= WHAT IS BEING ASKED =
The stretch from the line with "The camera went 65" through the line with "The yellow carrot" in the records below: write it out exactly, and nothing else.

= MATERIAL PROVIDED =
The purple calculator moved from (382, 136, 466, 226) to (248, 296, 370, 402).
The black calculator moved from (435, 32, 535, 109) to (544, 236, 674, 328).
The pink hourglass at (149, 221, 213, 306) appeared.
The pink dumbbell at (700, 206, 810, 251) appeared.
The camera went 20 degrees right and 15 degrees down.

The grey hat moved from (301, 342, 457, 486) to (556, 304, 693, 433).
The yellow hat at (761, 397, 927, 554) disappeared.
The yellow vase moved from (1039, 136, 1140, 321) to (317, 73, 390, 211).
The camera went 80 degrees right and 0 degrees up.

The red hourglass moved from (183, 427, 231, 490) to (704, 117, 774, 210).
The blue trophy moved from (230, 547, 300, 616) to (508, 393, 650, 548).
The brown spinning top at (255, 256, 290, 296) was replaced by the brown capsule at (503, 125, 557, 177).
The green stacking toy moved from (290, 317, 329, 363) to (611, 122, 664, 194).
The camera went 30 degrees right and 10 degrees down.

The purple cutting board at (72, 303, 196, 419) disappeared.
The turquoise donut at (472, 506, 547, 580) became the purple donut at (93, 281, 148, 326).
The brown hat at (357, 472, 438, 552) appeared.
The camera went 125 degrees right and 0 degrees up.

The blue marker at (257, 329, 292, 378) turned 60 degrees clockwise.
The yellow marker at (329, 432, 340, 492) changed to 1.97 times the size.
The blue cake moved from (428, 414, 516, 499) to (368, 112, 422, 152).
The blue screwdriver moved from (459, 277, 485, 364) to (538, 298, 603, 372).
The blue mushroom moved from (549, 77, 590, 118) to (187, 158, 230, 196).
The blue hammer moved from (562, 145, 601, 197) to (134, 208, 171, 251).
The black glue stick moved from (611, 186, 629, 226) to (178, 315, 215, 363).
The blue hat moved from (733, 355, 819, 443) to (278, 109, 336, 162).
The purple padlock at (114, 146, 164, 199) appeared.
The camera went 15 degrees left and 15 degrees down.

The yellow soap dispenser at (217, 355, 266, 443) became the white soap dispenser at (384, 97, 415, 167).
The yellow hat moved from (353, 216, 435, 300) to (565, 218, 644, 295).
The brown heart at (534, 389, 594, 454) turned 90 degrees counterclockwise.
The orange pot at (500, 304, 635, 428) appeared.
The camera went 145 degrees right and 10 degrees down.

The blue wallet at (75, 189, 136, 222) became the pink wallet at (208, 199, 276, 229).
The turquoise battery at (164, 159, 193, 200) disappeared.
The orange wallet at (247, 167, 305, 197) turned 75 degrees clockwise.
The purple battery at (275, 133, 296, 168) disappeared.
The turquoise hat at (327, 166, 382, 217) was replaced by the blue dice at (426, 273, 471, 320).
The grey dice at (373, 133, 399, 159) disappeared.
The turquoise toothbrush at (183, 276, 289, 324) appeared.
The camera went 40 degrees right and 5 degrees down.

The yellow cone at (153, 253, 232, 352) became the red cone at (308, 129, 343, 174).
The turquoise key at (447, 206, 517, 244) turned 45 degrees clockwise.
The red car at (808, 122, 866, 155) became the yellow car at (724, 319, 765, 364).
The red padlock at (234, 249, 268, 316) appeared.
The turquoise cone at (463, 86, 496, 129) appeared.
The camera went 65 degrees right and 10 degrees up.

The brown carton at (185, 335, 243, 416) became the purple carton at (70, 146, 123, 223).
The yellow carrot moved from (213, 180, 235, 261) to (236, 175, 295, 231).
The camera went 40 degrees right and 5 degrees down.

= ANSWER FOR THIS EXERCISE =
The camera went 65 degrees right and 10 degrees up.

The brown carton at (185, 335, 243, 416) became the purple carton at (70, 146, 123, 223).
The yellow carrot moved from (213, 180, 235, 261) to (236, 175, 295, 231).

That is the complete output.